*DATASET SECTION*

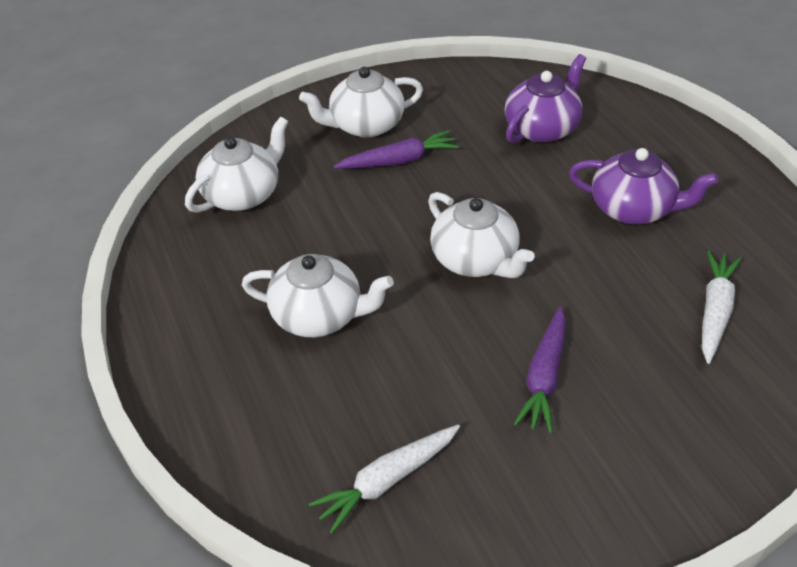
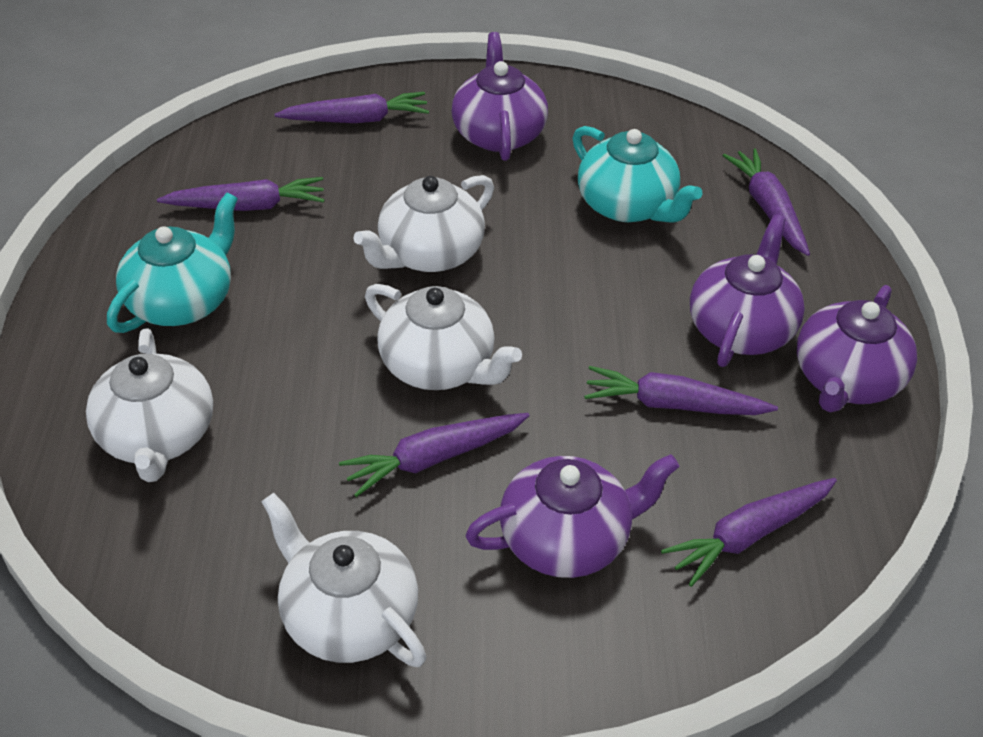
purple carrot: 2 -> 6
purple teapot: 2 -> 4
turquoise teapot: 0 -> 2
white carrot: 2 -> 0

*INSTRUCTIONS FOR THE TASK*
Could all the data above be given again exactly, leaving out its images?

*EXERCISE RESULT*
purple carrot: 2 -> 6
purple teapot: 2 -> 4
turquoise teapot: 0 -> 2
white carrot: 2 -> 0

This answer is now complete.